What is needed:
Filter the data for "MODE" and copy matching lines.

Revision comparison data:
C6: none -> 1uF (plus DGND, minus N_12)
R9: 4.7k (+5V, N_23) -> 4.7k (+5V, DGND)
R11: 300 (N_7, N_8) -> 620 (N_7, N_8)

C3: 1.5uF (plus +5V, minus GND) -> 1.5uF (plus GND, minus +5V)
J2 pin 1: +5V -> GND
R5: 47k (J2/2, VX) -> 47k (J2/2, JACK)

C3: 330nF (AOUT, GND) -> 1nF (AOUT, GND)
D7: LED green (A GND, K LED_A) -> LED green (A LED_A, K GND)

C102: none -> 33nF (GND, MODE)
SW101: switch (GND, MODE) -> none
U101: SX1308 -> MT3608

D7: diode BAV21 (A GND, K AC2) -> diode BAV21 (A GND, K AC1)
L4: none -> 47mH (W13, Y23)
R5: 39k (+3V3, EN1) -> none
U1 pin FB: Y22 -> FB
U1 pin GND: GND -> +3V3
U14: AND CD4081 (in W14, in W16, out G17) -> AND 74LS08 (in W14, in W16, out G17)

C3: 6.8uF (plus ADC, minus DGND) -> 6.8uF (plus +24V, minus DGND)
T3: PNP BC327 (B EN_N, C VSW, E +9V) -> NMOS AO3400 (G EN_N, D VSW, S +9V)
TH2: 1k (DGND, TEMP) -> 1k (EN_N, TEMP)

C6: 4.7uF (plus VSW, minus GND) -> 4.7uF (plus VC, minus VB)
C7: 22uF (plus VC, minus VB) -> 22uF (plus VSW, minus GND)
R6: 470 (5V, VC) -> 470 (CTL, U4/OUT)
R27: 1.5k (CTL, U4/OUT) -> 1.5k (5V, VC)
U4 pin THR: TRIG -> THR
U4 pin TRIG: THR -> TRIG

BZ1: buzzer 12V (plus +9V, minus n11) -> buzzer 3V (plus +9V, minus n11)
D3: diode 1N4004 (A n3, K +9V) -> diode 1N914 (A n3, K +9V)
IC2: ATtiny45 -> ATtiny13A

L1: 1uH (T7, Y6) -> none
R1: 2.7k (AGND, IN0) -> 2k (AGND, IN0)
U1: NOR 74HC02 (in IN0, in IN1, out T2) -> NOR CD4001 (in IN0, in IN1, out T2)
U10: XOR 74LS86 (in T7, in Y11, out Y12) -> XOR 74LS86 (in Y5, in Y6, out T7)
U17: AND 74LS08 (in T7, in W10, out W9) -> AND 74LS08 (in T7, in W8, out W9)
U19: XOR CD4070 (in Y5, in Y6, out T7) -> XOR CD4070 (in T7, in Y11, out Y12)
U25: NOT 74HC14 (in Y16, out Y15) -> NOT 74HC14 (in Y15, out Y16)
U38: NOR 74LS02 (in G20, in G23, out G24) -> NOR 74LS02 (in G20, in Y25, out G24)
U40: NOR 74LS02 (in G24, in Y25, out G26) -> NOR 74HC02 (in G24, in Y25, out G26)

Reply:
C102: none -> 33nF (GND, MODE)
SW101: switch (GND, MODE) -> none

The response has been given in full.